Stored data entries:

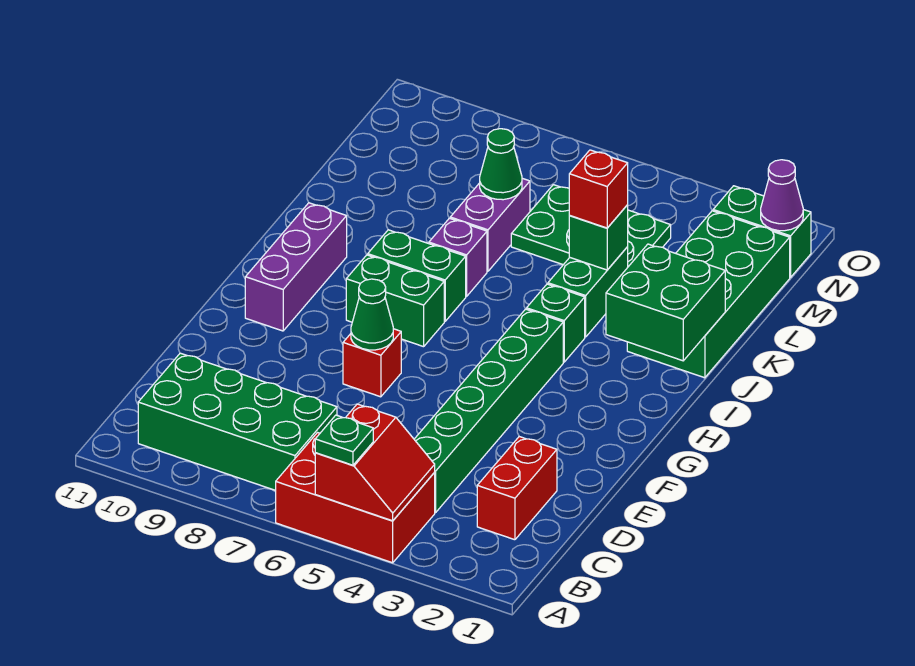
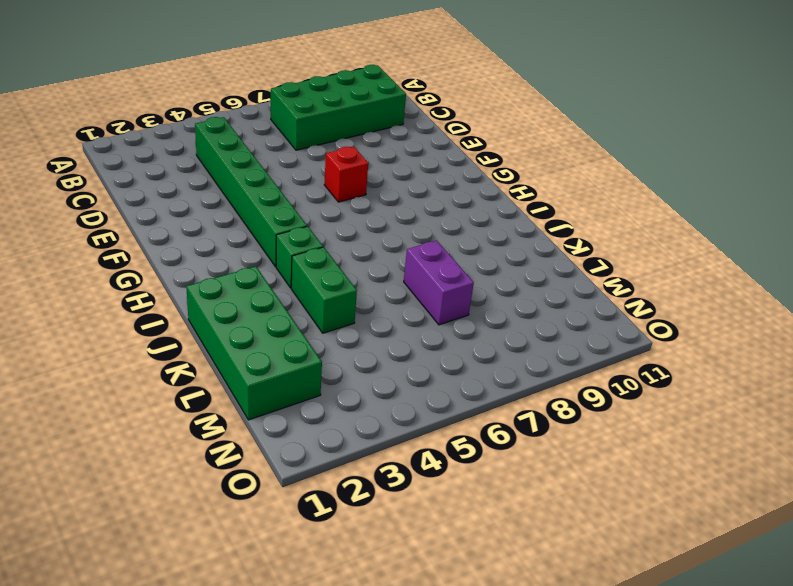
none -> red brick A4:B6 level 1
none -> red brick C2:D2 level 1
none -> purple brick G10:I10 level 1

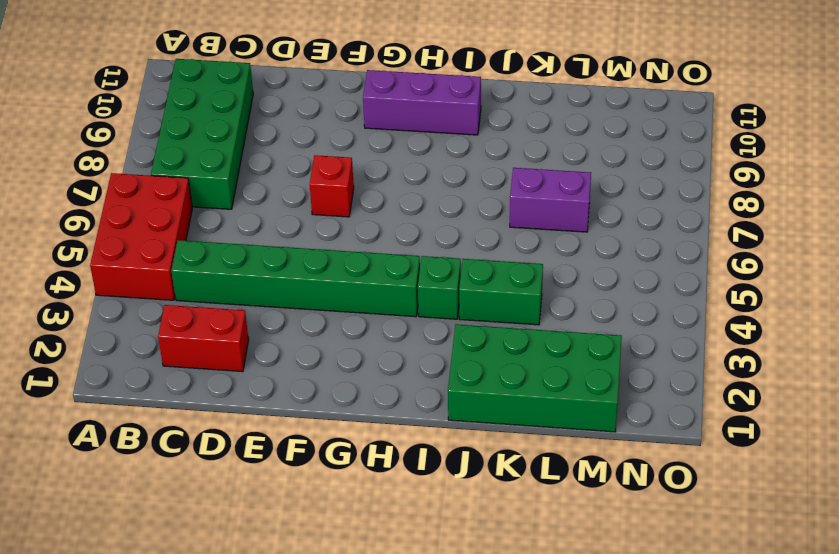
none -> green brick H7:H8 level 1
none -> green brick I7:I8 level 1
none -> purple brick J7 level 1

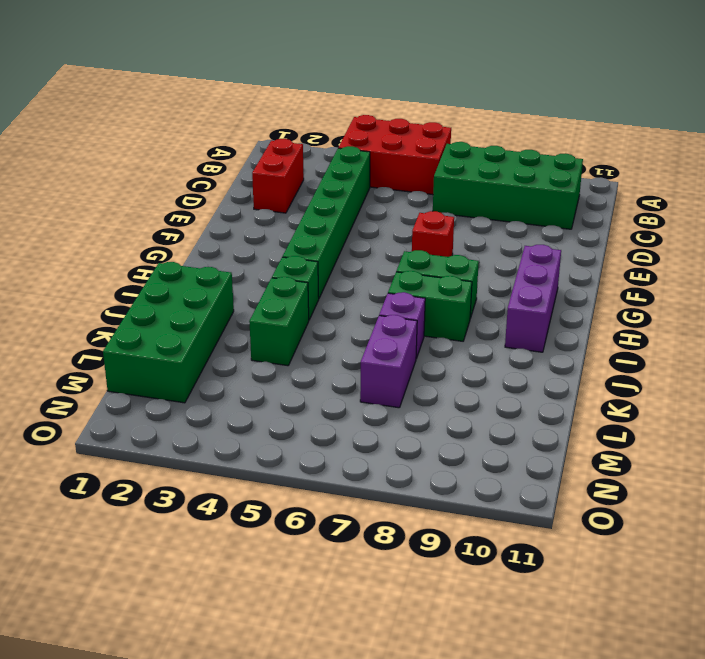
none -> green plate L4:M6 level 1
none -> green brick N1:N2 level 1
none -> red slope A4:B5 level 2 top 5

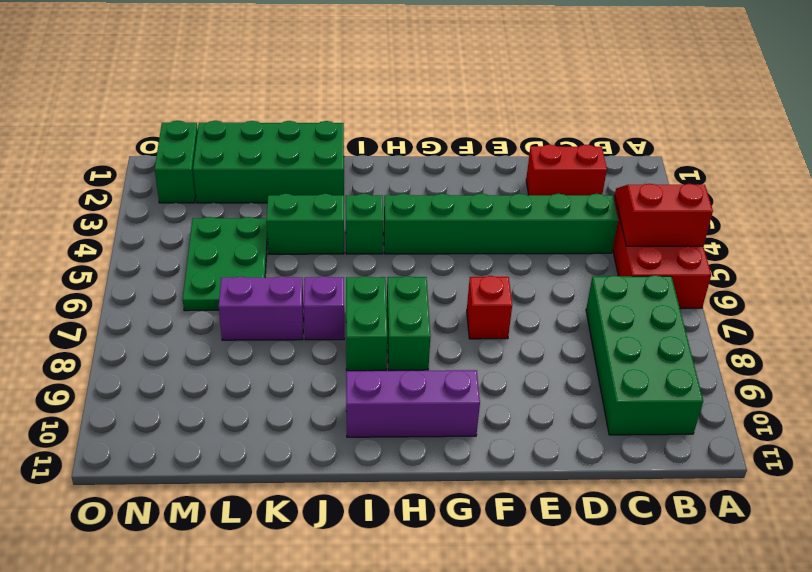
none -> green cone F7 level 2
none -> green brick I1:J2 level 2
none -> green brick K4 level 2

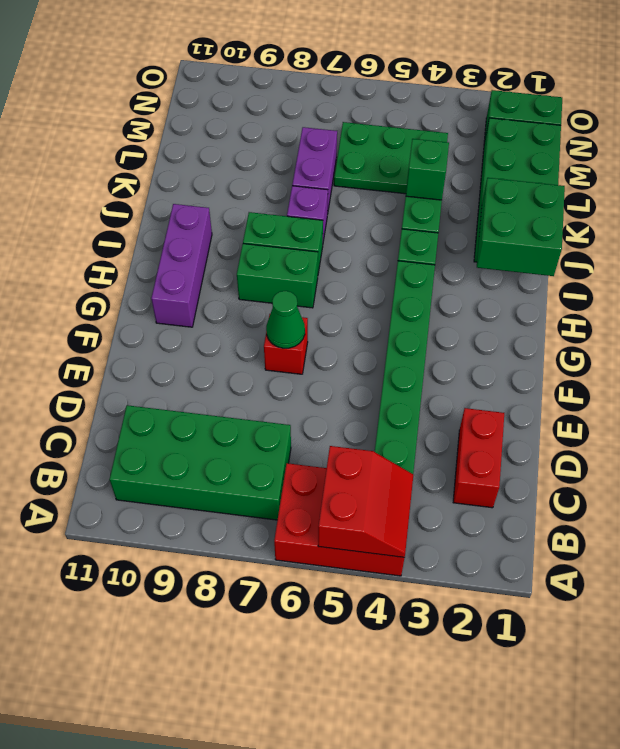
none -> green cone L7 level 2
none -> purple cone N1 level 2
none -> green plate A5 level 3

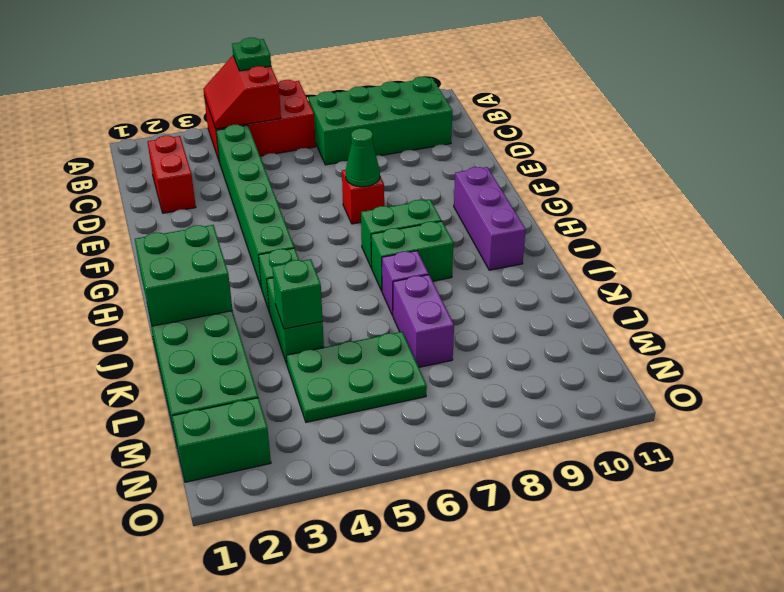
none -> green cone L7 level 2
none -> purple cone N1 level 2
none -> red brick K4 level 3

### EXERCISE OBJECTIVE
The lines wanted are those from the one with "none -> green cone F7 level 2" to the end of the entries above, repeated exactly, both ends included. Leave out the pictures.

### EXERCISE SOLUTION
none -> green cone F7 level 2
none -> green brick I1:J2 level 2
none -> green brick K4 level 2

none -> green cone L7 level 2
none -> purple cone N1 level 2
none -> green plate A5 level 3

none -> green cone L7 level 2
none -> purple cone N1 level 2
none -> red brick K4 level 3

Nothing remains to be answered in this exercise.